#### What needs to be done:
Output the data word for word, dropping every image.

··· Recorded data

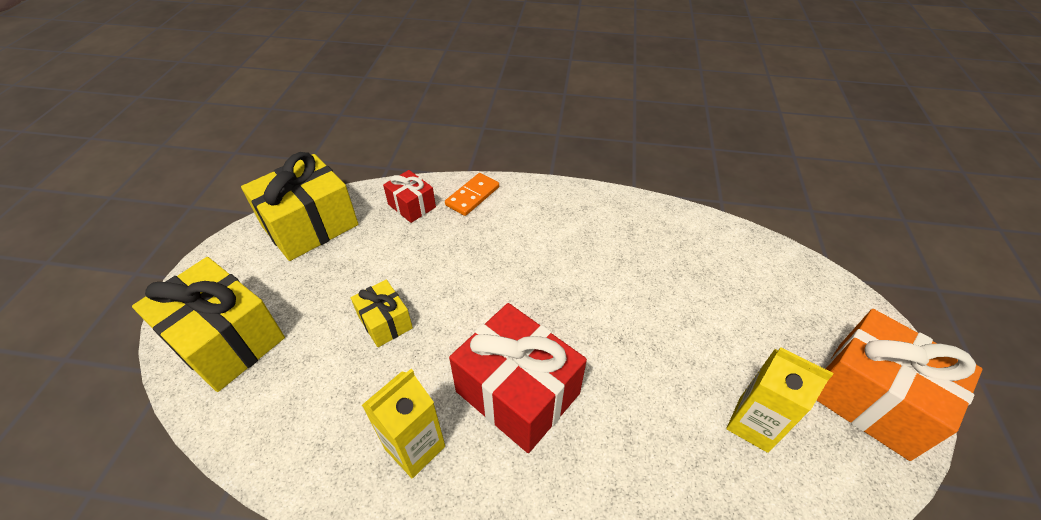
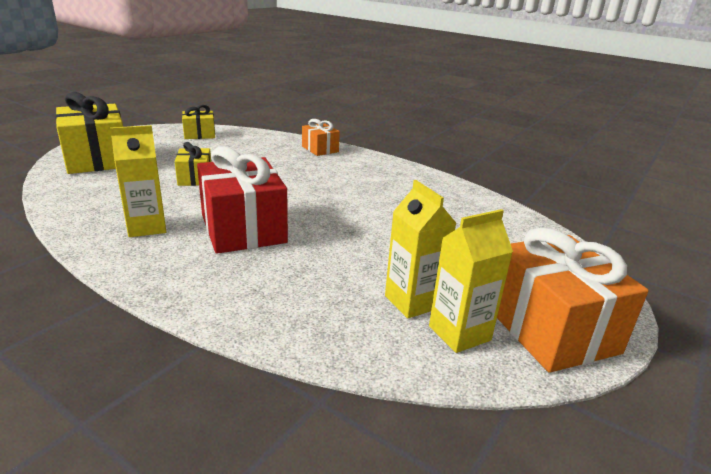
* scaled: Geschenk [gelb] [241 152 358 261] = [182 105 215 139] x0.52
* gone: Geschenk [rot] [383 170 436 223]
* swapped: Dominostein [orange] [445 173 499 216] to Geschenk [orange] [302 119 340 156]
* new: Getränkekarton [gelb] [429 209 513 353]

······

#### Solution to the exercise:
* scaled: Geschenk [gelb] [241 152 358 261] = [182 105 215 139] x0.52
* gone: Geschenk [rot] [383 170 436 223]
* swapped: Dominostein [orange] [445 173 499 216] to Geschenk [orange] [302 119 340 156]
* new: Getränkekarton [gelb] [429 209 513 353]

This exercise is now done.